# TASK ITEM
Look through the records, and wherever the string "distributeur" turns up, copy out that line.
BEGIN RECORDS TO USE
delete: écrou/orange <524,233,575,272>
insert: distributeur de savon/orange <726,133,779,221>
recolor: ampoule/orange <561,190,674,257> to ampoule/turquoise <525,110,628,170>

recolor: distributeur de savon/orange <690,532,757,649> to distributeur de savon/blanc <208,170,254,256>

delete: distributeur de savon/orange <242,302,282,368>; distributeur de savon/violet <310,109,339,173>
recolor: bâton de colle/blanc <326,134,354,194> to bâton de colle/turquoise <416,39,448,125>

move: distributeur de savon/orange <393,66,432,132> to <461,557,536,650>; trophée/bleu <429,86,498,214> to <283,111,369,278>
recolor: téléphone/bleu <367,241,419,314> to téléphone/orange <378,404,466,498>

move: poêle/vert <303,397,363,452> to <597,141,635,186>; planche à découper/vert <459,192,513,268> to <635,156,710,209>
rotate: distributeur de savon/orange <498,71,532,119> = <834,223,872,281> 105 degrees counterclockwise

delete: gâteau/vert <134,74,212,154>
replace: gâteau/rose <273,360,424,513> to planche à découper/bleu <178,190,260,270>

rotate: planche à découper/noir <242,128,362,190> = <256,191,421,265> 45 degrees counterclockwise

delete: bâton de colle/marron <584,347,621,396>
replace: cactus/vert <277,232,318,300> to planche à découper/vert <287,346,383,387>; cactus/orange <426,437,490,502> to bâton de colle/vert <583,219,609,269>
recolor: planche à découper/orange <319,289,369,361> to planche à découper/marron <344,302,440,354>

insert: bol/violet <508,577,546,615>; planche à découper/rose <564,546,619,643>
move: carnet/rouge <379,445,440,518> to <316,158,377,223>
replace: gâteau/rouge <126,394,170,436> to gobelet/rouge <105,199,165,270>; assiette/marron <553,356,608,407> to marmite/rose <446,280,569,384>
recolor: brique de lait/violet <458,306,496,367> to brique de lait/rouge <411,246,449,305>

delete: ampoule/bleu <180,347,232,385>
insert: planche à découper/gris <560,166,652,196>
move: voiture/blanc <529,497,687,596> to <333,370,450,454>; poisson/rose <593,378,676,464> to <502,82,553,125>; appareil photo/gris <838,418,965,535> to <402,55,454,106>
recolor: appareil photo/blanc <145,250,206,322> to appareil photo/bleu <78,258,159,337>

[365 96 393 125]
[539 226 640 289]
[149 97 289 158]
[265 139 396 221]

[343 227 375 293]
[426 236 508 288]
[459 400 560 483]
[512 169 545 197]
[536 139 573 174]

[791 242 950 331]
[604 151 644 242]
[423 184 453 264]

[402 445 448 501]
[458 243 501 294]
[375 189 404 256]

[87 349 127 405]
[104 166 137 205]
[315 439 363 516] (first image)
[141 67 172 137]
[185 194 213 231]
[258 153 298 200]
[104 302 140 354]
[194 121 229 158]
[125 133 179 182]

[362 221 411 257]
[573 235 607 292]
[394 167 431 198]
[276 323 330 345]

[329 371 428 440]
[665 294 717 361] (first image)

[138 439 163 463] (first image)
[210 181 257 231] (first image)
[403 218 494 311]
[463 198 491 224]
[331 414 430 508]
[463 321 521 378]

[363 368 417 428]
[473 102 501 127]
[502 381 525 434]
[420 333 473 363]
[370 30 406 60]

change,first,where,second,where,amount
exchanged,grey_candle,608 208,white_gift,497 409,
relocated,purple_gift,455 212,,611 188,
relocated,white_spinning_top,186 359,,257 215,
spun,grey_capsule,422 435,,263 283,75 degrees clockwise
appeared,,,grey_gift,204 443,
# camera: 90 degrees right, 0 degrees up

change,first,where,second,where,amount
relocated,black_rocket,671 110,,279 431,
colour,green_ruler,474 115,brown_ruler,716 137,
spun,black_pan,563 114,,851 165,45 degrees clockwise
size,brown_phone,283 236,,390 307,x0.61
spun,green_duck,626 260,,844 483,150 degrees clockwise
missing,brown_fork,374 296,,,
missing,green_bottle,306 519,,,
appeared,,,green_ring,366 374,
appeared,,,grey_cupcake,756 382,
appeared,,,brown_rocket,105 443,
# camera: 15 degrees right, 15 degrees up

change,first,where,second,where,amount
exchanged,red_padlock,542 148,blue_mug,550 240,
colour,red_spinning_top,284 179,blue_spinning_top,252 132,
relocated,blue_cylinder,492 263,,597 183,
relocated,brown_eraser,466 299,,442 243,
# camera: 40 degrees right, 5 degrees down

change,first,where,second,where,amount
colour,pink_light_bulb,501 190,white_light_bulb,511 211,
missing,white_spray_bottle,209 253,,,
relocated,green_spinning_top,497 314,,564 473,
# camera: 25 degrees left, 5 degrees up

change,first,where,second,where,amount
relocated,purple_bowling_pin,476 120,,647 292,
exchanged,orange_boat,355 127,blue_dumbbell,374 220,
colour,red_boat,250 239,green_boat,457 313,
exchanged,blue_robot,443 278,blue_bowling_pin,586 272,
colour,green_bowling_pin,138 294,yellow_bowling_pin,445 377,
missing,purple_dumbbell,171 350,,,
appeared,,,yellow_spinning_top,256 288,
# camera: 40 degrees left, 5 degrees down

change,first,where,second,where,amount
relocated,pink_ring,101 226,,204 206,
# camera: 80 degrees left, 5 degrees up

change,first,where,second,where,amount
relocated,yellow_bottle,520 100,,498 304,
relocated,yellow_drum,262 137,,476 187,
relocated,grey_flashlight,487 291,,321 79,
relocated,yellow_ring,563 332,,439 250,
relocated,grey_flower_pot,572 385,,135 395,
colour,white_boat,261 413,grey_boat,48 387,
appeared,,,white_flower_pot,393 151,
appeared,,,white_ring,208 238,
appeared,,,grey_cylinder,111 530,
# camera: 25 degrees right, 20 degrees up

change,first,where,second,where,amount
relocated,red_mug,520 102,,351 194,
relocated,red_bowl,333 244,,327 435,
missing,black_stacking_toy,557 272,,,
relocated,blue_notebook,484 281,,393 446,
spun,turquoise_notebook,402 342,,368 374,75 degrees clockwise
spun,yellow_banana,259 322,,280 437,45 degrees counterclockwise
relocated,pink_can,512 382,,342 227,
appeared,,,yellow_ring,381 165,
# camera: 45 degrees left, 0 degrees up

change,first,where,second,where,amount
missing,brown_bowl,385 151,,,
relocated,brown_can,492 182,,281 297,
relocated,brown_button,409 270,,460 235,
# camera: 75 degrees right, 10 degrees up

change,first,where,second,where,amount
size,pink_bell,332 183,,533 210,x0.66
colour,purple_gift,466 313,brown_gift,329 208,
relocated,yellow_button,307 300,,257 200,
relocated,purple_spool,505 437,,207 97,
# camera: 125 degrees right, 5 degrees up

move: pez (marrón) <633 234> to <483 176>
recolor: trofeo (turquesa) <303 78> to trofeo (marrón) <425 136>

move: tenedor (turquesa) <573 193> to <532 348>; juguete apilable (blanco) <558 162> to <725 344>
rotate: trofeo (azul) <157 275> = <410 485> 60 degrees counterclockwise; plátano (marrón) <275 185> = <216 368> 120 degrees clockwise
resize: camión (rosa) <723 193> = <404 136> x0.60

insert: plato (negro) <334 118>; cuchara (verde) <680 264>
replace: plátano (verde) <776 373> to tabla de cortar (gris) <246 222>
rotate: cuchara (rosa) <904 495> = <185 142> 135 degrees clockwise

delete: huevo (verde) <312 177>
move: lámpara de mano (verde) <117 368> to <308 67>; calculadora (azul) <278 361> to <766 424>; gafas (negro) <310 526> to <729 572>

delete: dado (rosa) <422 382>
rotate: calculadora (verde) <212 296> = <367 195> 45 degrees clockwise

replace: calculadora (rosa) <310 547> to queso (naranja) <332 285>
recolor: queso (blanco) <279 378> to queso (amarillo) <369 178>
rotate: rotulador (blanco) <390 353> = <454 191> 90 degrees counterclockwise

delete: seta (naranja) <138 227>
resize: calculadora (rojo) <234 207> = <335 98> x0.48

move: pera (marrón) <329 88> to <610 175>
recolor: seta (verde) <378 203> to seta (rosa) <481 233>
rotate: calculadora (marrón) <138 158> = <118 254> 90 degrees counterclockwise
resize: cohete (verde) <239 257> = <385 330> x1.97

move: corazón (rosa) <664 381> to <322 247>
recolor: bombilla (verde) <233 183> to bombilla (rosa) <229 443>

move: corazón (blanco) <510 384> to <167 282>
END RECORDS TO USE
# RESULT OF THE TASK
insert: distributeur de savon/orange <726,133,779,221>
recolor: distributeur de savon/orange <690,532,757,649> to distributeur de savon/blanc <208,170,254,256>
delete: distributeur de savon/orange <242,302,282,368>; distributeur de savon/violet <310,109,339,173>
move: distributeur de savon/orange <393,66,432,132> to <461,557,536,650>; trophée/bleu <429,86,498,214> to <283,111,369,278>
rotate: distributeur de savon/orange <498,71,532,119> = <834,223,872,281> 105 degrees counterclockwise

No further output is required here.